--- start Records for the exercise ---

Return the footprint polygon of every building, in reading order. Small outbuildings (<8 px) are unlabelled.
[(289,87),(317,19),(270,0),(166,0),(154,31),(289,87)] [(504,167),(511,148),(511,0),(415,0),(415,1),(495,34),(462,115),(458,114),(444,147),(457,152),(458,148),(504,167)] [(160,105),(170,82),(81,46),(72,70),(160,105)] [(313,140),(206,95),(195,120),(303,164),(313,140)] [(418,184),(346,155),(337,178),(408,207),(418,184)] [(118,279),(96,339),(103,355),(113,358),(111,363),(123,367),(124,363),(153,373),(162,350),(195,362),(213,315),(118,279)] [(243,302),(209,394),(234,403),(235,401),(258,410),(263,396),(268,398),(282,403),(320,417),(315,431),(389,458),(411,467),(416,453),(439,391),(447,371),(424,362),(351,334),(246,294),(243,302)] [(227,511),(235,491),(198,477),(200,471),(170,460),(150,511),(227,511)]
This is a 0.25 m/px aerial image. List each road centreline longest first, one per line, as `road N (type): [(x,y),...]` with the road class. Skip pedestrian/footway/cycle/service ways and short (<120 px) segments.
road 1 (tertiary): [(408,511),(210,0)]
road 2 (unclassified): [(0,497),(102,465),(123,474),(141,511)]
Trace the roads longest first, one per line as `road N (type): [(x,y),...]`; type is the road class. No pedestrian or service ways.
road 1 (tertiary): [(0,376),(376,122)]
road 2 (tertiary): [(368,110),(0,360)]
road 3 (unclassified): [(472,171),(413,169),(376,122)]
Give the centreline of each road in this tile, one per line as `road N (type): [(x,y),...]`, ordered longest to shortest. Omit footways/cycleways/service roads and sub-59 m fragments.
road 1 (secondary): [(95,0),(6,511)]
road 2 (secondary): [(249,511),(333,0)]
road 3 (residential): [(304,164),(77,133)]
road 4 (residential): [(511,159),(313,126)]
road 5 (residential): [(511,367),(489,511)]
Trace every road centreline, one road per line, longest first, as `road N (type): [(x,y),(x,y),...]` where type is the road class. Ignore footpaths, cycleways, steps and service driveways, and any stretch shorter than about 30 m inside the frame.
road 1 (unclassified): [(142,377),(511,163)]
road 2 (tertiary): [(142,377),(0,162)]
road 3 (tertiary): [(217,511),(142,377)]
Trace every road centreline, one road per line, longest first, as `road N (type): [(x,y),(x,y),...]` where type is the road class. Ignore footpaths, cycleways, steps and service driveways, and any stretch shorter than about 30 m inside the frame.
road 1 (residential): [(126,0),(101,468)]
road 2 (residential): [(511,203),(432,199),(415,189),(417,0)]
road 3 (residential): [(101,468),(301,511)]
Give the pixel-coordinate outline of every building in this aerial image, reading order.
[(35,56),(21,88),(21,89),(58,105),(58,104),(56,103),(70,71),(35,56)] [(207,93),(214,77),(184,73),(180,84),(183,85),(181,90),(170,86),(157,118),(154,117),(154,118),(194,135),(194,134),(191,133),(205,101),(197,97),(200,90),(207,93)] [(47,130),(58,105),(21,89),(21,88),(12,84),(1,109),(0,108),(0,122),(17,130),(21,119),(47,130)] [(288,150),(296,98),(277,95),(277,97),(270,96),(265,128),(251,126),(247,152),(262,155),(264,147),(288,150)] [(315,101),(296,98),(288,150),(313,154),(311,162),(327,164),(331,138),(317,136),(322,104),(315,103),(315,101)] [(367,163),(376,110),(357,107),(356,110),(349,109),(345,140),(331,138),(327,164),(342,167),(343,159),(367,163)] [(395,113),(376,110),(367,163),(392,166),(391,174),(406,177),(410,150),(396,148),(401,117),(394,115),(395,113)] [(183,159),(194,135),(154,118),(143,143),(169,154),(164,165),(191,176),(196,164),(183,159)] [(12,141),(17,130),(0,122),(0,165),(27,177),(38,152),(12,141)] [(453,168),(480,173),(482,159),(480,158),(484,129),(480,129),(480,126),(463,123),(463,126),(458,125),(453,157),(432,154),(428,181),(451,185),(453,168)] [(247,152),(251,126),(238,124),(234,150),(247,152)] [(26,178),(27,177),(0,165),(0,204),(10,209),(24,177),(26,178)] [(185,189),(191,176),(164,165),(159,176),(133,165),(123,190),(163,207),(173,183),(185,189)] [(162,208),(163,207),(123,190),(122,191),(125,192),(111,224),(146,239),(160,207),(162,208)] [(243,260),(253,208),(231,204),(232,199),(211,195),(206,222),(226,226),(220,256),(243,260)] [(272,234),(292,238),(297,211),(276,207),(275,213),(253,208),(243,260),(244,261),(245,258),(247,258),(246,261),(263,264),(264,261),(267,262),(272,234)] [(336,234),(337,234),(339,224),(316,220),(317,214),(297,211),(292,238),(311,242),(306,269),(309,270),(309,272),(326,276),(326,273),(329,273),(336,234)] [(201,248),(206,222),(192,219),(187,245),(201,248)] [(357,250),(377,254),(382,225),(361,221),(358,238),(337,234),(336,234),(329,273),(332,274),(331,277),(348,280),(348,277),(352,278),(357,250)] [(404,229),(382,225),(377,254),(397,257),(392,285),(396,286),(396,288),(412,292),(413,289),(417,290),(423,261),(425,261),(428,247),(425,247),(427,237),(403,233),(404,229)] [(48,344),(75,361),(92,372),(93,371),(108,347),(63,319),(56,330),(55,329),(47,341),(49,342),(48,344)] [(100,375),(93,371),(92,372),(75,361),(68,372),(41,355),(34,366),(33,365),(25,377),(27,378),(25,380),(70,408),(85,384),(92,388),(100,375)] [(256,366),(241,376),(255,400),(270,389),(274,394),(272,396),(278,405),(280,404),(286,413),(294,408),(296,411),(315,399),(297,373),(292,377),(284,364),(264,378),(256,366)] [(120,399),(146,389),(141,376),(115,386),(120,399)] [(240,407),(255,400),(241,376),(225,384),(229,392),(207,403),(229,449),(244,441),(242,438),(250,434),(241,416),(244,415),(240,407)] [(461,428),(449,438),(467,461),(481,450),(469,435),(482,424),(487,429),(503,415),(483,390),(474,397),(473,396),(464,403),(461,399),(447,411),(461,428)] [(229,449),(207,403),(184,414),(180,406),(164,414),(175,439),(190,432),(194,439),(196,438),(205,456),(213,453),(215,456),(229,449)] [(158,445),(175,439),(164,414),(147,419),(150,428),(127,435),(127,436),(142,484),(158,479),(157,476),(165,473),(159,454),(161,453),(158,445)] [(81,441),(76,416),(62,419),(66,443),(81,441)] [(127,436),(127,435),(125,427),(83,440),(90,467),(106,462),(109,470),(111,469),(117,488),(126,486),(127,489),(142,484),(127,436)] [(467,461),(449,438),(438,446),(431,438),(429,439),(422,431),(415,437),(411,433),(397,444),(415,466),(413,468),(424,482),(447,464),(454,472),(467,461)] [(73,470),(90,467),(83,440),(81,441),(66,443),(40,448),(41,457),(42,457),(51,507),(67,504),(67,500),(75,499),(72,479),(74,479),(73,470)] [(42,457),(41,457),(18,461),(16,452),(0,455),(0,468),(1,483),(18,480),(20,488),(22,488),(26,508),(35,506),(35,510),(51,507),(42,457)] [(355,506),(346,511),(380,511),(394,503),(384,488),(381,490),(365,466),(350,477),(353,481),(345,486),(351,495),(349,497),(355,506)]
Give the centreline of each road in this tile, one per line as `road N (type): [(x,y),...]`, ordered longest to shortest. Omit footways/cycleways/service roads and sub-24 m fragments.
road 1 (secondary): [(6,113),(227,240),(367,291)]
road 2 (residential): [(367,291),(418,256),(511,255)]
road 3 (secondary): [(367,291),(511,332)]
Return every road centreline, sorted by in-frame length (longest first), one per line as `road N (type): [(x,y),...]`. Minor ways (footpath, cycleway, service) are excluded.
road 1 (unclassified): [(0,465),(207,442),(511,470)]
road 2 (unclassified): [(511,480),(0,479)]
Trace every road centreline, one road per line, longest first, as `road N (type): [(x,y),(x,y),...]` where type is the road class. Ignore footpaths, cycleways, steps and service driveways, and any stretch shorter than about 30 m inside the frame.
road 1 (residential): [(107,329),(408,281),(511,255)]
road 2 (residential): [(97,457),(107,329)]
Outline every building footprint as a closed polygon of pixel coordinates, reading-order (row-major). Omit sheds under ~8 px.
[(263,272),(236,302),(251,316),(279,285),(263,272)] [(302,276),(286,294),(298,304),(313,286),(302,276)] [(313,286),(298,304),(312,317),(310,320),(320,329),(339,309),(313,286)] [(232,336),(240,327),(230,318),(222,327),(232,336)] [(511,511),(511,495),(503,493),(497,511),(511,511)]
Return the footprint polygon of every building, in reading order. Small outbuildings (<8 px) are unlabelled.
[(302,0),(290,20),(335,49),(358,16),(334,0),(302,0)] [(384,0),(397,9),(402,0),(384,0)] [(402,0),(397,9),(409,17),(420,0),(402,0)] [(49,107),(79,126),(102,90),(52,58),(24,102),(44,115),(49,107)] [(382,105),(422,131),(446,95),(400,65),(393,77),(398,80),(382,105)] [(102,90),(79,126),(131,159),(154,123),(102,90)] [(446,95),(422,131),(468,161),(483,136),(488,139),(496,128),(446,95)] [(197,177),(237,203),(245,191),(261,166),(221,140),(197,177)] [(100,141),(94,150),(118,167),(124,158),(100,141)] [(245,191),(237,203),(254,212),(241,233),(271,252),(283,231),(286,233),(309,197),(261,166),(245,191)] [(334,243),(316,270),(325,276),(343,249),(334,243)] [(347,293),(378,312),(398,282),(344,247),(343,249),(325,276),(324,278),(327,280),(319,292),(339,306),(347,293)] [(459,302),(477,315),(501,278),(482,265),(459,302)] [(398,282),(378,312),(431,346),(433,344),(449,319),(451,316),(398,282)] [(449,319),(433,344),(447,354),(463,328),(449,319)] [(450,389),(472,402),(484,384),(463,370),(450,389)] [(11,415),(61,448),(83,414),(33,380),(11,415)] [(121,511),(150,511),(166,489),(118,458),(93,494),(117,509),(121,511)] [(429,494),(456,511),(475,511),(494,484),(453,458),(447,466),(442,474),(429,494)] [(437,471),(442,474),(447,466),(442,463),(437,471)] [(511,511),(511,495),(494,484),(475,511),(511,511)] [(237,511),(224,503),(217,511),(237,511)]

--- end Records for the exercise ---

Which lines of the listing contain the string "footways"? Display every one of them, and treat uppercase and lowercase as different.

Give the centreline of each road in this tile, one per line as `road N (type): [(x,y),...]`, ordered longest to shortest. Omit footways/cycleways/service roads and sub-59 m fragments.
Give the centreline of each road in this tile, one per line as `road N (type): [(x,y),...]`, ordered longest to shortest. Omit footways/cycleways/service roads and sub-24 m fragments.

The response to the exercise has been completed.